- _The problem_
Update the entries so that every "gray trapezoid" becomes "silver trapezoid", and leave everything else unchanged.

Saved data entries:
━━━━━━━━━━
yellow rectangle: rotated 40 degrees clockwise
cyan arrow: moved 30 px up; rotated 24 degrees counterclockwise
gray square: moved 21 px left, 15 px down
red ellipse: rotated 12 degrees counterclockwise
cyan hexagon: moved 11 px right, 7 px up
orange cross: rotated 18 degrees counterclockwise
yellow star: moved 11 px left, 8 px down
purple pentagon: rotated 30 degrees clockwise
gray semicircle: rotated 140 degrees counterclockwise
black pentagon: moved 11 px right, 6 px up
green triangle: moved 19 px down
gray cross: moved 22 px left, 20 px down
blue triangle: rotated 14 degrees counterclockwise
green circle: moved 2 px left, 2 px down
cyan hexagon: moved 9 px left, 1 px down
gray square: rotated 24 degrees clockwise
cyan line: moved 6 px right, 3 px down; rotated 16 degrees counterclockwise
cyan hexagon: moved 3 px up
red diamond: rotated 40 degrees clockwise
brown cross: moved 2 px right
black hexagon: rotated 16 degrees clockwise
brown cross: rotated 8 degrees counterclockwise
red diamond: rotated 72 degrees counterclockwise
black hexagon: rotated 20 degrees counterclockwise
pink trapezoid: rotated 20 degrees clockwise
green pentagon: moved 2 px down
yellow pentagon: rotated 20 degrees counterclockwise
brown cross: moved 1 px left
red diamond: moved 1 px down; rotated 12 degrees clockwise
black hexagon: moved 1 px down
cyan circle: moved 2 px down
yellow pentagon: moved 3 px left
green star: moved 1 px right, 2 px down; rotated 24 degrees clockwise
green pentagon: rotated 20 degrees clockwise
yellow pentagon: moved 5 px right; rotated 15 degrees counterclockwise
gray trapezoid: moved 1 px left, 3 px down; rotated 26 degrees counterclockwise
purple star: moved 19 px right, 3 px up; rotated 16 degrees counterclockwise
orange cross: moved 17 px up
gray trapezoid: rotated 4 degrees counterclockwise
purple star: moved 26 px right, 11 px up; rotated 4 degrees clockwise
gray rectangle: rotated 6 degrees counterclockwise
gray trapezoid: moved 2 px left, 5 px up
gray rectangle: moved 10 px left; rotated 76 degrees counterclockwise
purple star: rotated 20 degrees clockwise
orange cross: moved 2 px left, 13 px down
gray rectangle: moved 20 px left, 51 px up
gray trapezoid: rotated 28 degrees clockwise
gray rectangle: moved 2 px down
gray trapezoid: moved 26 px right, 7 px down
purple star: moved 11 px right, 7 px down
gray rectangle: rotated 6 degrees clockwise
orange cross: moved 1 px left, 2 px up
━━━━━━━━━━
- _Solution to the exercise_
yellow rectangle: rotated 40 degrees clockwise
cyan arrow: moved 30 px up; rotated 24 degrees counterclockwise
gray square: moved 21 px left, 15 px down
red ellipse: rotated 12 degrees counterclockwise
cyan hexagon: moved 11 px right, 7 px up
orange cross: rotated 18 degrees counterclockwise
yellow star: moved 11 px left, 8 px down
purple pentagon: rotated 30 degrees clockwise
gray semicircle: rotated 140 degrees counterclockwise
black pentagon: moved 11 px right, 6 px up
green triangle: moved 19 px down
gray cross: moved 22 px left, 20 px down
blue triangle: rotated 14 degrees counterclockwise
green circle: moved 2 px left, 2 px down
cyan hexagon: moved 9 px left, 1 px down
gray square: rotated 24 degrees clockwise
cyan line: moved 6 px right, 3 px down; rotated 16 degrees counterclockwise
cyan hexagon: moved 3 px up
red diamond: rotated 40 degrees clockwise
brown cross: moved 2 px right
black hexagon: rotated 16 degrees clockwise
brown cross: rotated 8 degrees counterclockwise
red diamond: rotated 72 degrees counterclockwise
black hexagon: rotated 20 degrees counterclockwise
pink trapezoid: rotated 20 degrees clockwise
green pentagon: moved 2 px down
yellow pentagon: rotated 20 degrees counterclockwise
brown cross: moved 1 px left
red diamond: moved 1 px down; rotated 12 degrees clockwise
black hexagon: moved 1 px down
cyan circle: moved 2 px down
yellow pentagon: moved 3 px left
green star: moved 1 px right, 2 px down; rotated 24 degrees clockwise
green pentagon: rotated 20 degrees clockwise
yellow pentagon: moved 5 px right; rotated 15 degrees counterclockwise
silver trapezoid: moved 1 px left, 3 px down; rotated 26 degrees counterclockwise
purple star: moved 19 px right, 3 px up; rotated 16 degrees counterclockwise
orange cross: moved 17 px up
silver trapezoid: rotated 4 degrees counterclockwise
purple star: moved 26 px right, 11 px up; rotated 4 degrees clockwise
gray rectangle: rotated 6 degrees counterclockwise
silver trapezoid: moved 2 px left, 5 px up
gray rectangle: moved 10 px left; rotated 76 degrees counterclockwise
purple star: rotated 20 degrees clockwise
orange cross: moved 2 px left, 13 px down
gray rectangle: moved 20 px left, 51 px up
silver trapezoid: rotated 28 degrees clockwise
gray rectangle: moved 2 px down
silver trapezoid: moved 26 px right, 7 px down
purple star: moved 11 px right, 7 px down
gray rectangle: rotated 6 degrees clockwise
orange cross: moved 1 px left, 2 px up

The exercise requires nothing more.